> _Recorded data_

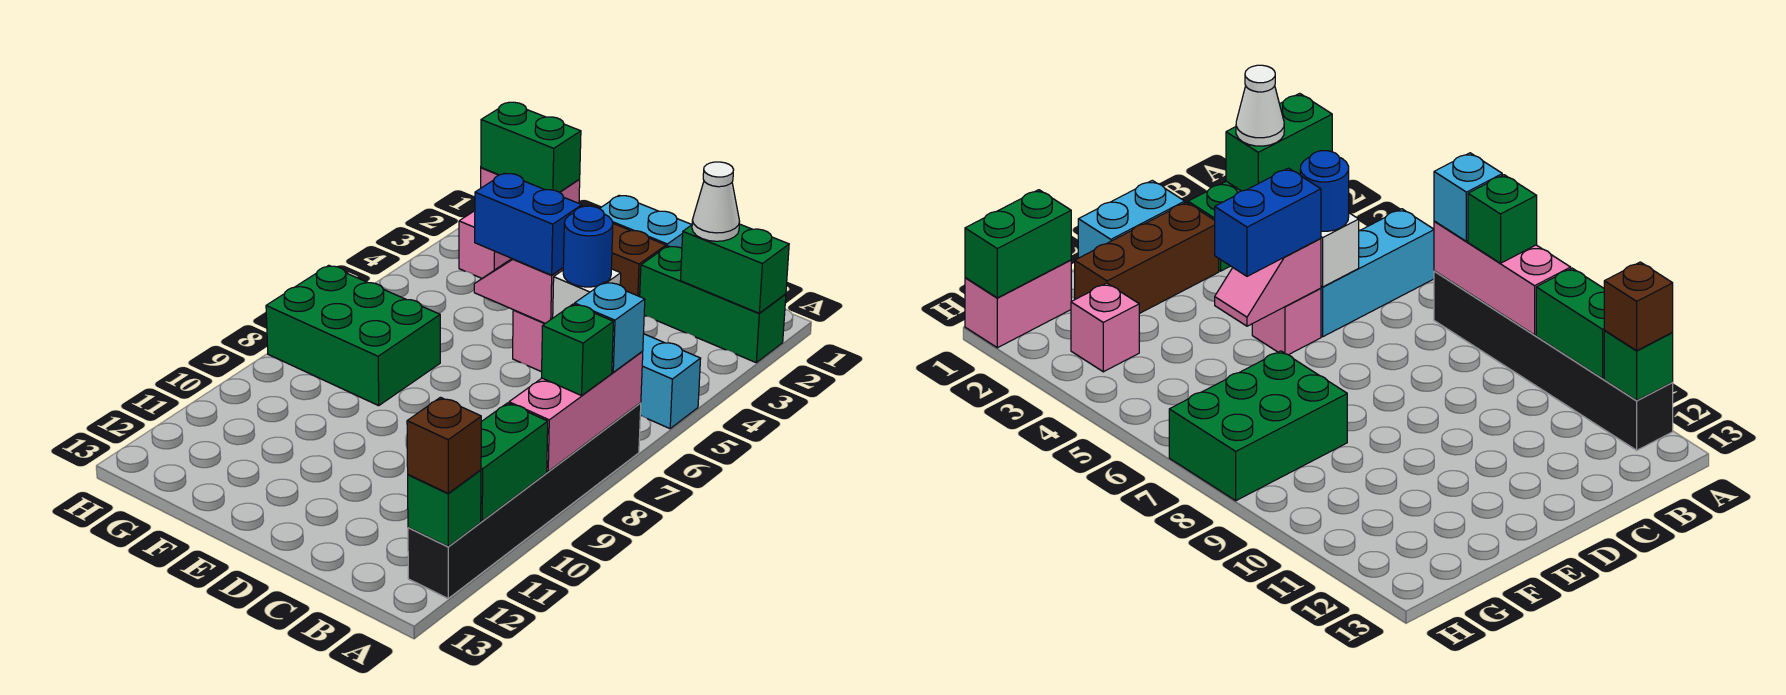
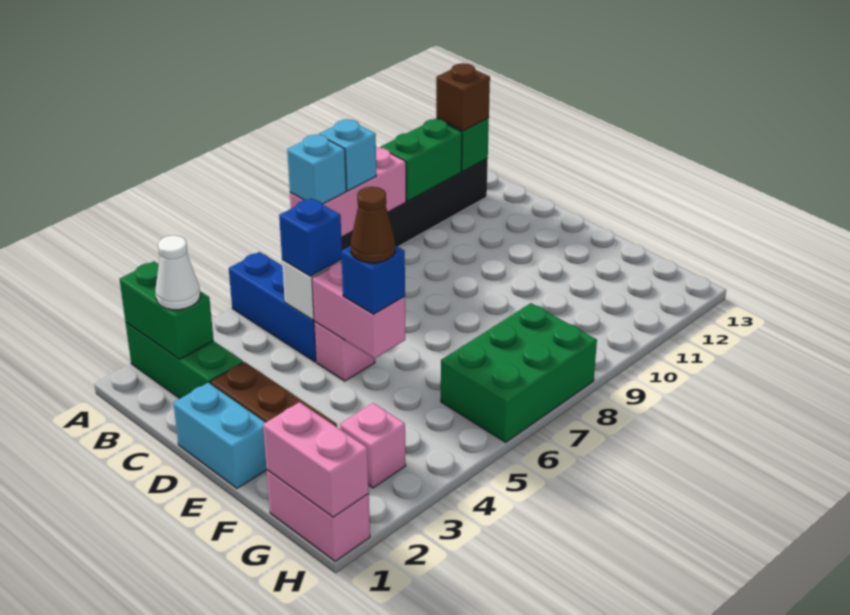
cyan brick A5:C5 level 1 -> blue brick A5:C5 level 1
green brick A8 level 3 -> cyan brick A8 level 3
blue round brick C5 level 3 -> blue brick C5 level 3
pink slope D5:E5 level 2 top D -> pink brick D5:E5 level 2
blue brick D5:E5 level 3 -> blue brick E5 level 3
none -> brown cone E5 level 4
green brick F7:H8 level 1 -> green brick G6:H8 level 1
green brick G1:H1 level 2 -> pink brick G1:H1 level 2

---

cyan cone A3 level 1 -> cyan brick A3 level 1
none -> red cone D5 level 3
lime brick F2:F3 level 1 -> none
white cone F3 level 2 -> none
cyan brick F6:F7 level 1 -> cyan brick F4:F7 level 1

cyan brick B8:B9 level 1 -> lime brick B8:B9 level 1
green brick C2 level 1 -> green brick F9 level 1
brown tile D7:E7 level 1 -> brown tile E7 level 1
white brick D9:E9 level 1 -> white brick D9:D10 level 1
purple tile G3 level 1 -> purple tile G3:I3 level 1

---

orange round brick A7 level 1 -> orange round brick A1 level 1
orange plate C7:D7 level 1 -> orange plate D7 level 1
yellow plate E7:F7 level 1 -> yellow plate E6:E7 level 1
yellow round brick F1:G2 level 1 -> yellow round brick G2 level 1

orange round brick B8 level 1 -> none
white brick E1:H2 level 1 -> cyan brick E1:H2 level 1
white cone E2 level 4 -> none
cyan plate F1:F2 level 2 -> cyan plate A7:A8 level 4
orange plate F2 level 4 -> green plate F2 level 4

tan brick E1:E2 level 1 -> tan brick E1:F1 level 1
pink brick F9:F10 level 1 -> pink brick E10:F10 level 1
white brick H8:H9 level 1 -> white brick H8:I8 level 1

> _Problem details_
Based on the records above, count the lines in which "blue" occurs and provide only the number.

> _Written solution_
3